TASK BRIEF -
Within the records below is a range that opens at the line with "(398, 374) = (308, 330): none -> purple nut" and closes at the line with "(854, 191) = (724, 120): red". Return that range word for word, both ends included, and only that range.

Coordinate-based object records

<<<<

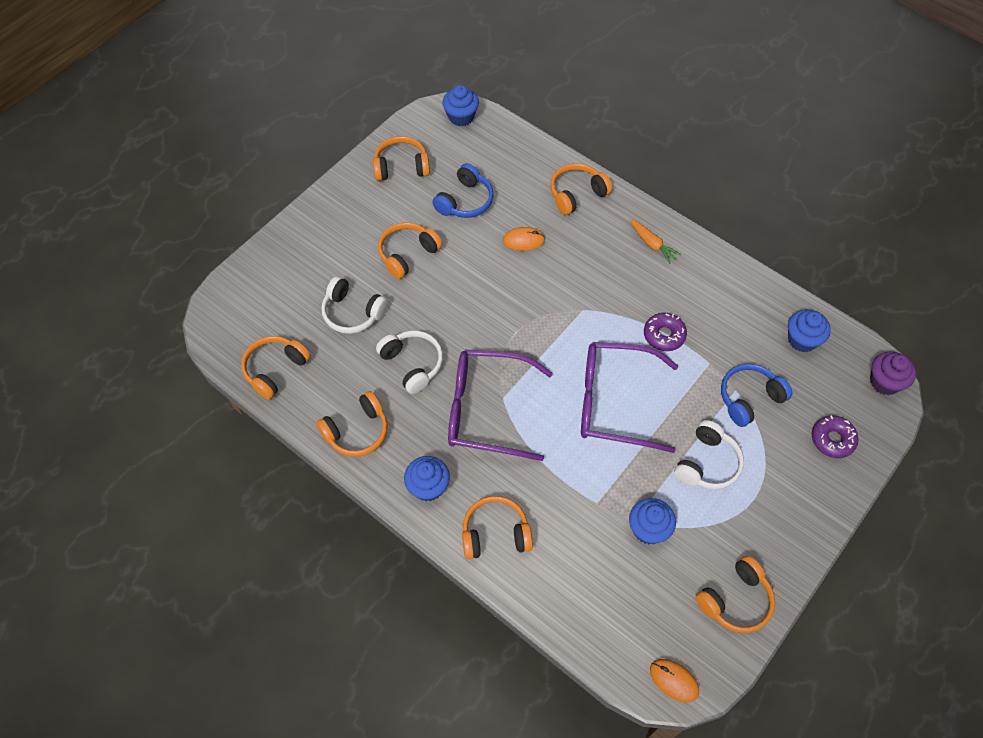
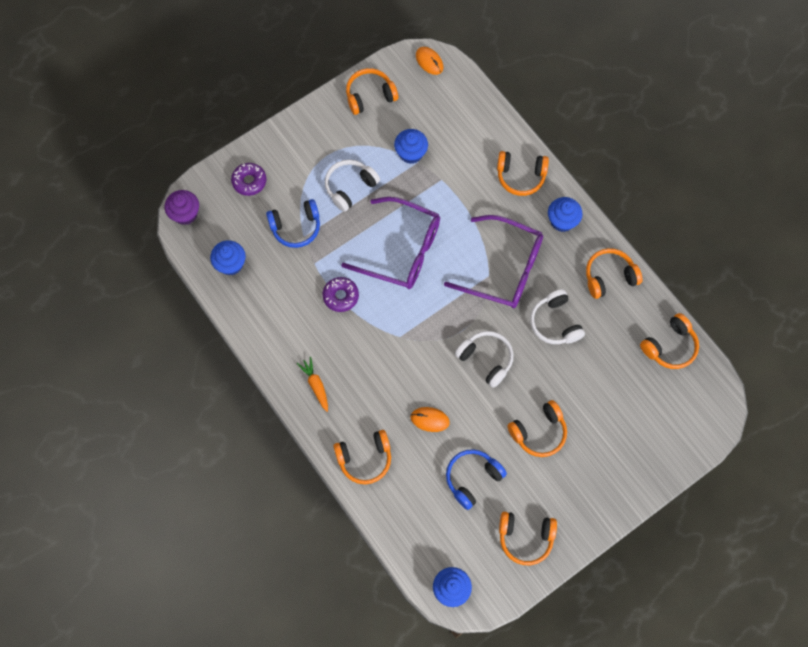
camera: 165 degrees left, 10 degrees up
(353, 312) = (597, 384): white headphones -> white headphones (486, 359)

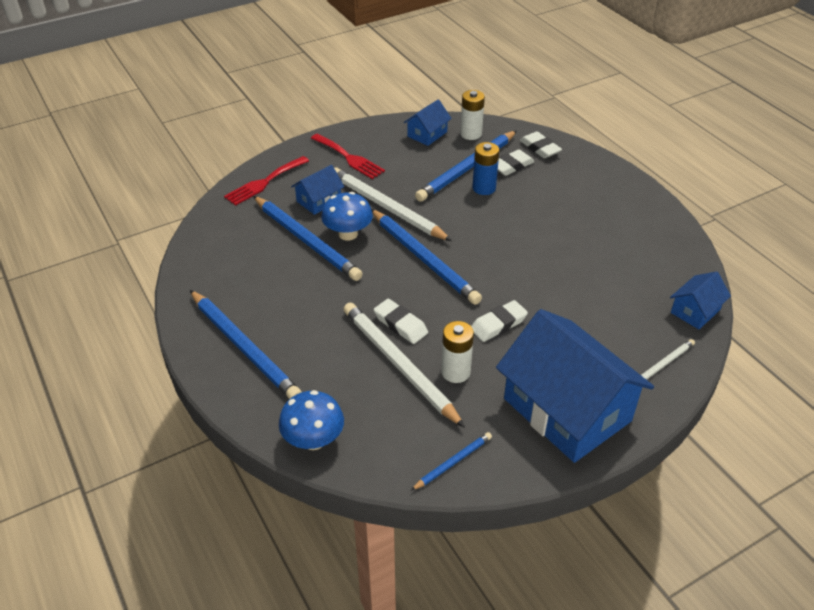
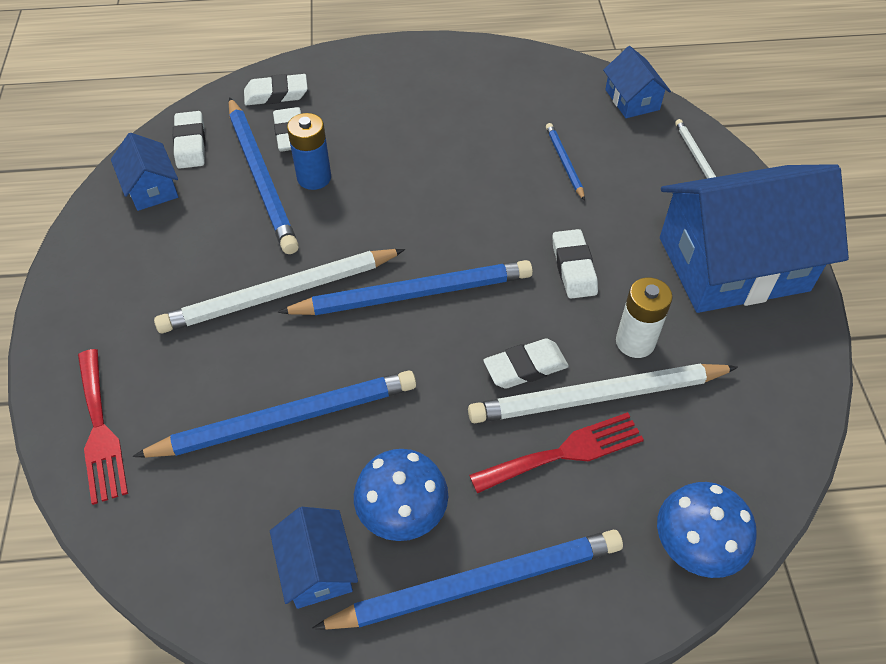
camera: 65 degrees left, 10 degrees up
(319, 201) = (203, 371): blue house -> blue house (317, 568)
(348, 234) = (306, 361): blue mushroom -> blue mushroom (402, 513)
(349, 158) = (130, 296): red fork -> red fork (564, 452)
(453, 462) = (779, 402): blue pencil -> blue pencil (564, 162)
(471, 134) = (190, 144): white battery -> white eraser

>>>>
<<<<

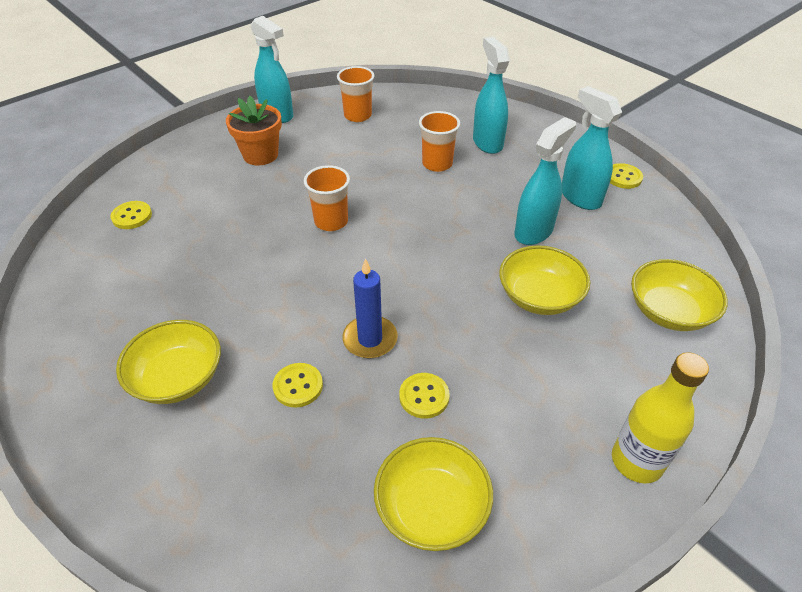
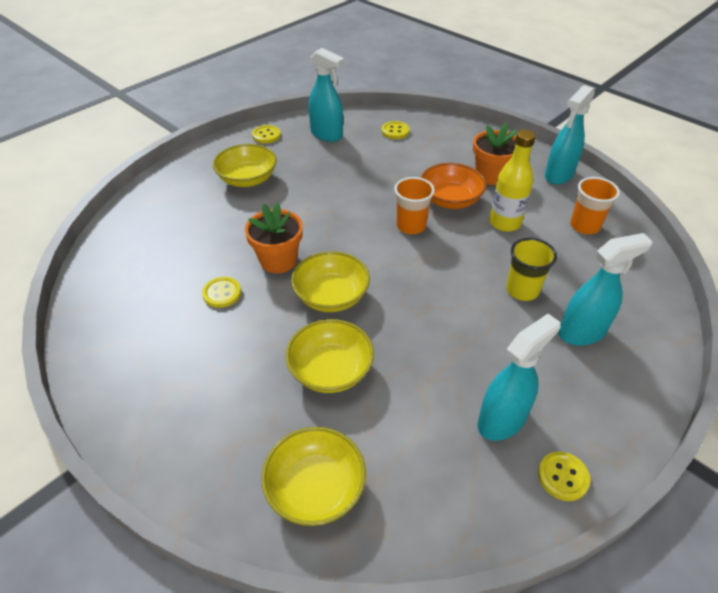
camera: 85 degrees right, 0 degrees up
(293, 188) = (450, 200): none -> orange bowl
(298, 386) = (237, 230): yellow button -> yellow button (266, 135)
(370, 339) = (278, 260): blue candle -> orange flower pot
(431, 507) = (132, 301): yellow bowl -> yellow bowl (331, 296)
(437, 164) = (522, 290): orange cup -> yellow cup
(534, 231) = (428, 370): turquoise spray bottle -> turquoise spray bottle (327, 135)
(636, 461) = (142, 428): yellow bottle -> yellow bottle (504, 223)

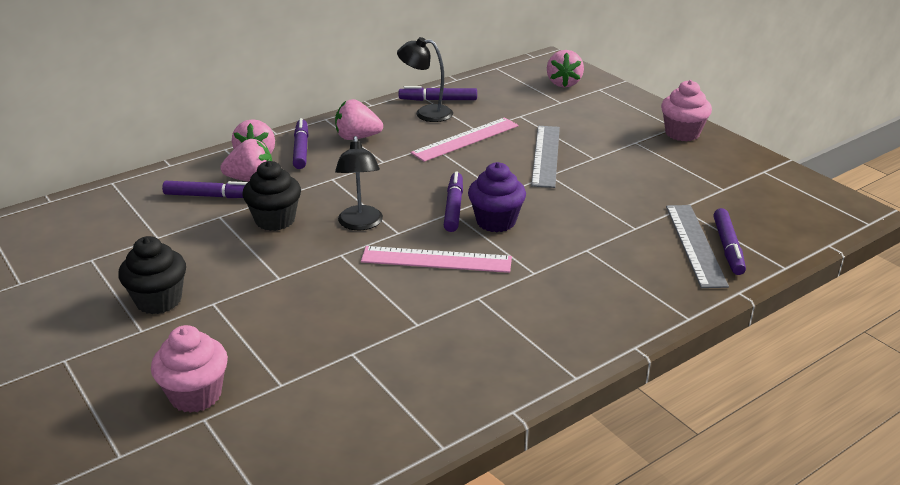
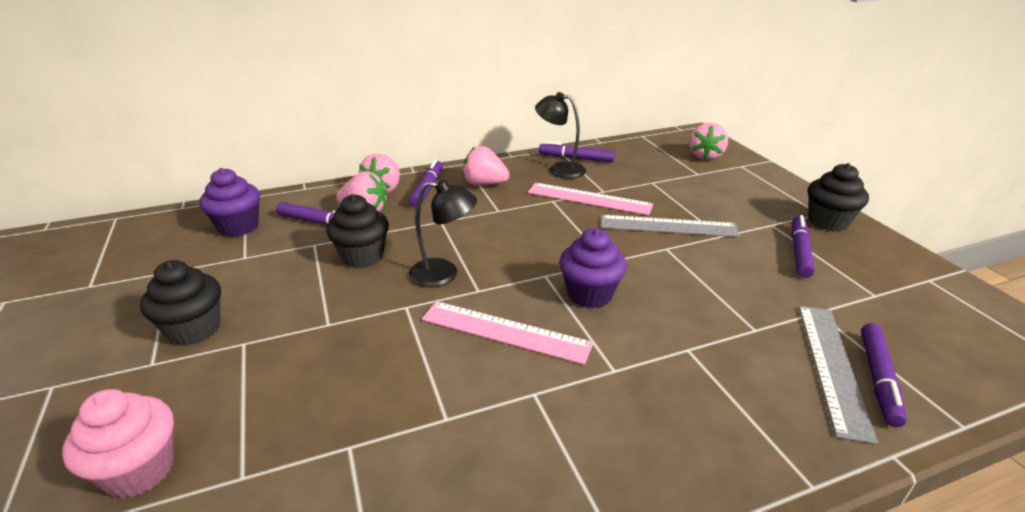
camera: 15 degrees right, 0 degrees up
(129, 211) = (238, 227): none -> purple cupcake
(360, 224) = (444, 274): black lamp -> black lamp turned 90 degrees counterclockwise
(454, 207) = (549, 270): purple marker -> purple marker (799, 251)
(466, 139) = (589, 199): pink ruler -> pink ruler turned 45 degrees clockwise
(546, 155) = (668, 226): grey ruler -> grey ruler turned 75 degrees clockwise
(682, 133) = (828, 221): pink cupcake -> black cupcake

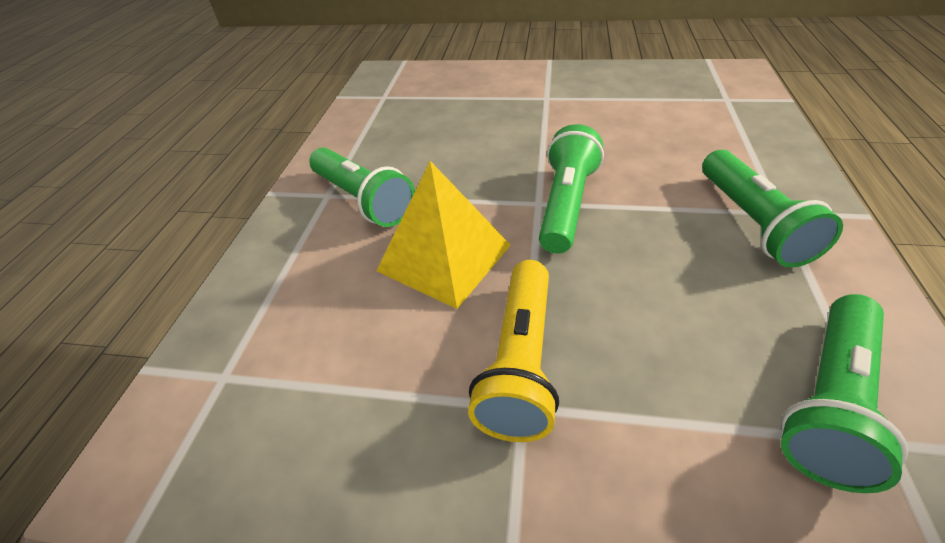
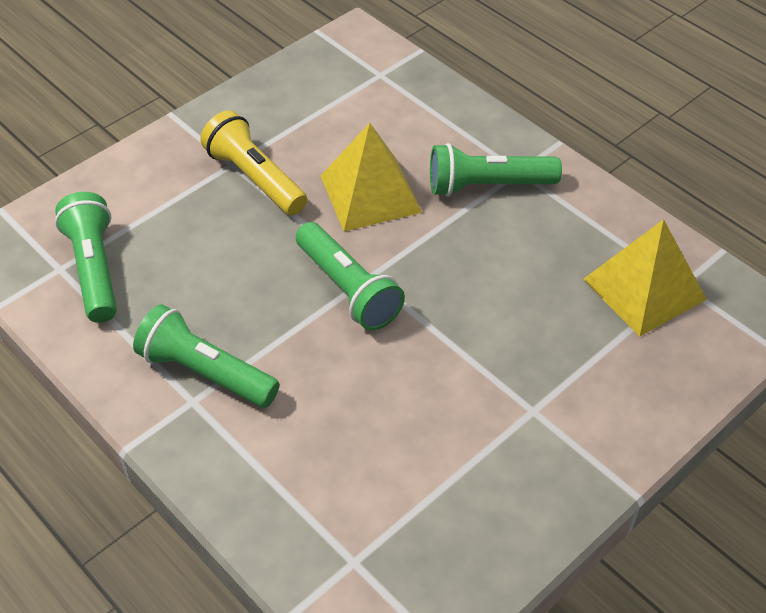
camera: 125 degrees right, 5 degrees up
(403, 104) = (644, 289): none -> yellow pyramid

>>>>
<<<<

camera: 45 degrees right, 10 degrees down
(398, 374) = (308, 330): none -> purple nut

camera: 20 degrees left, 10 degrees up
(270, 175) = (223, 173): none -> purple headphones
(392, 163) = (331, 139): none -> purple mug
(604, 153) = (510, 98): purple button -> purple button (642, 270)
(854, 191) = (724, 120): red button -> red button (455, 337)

>>>>

COMPLETED TASK -
(398, 374) = (308, 330): none -> purple nut

camera: 20 degrees left, 10 degrees up
(270, 175) = (223, 173): none -> purple headphones
(392, 163) = (331, 139): none -> purple mug
(604, 153) = (510, 98): purple button -> purple button (642, 270)
(854, 191) = (724, 120): red button -> red button (455, 337)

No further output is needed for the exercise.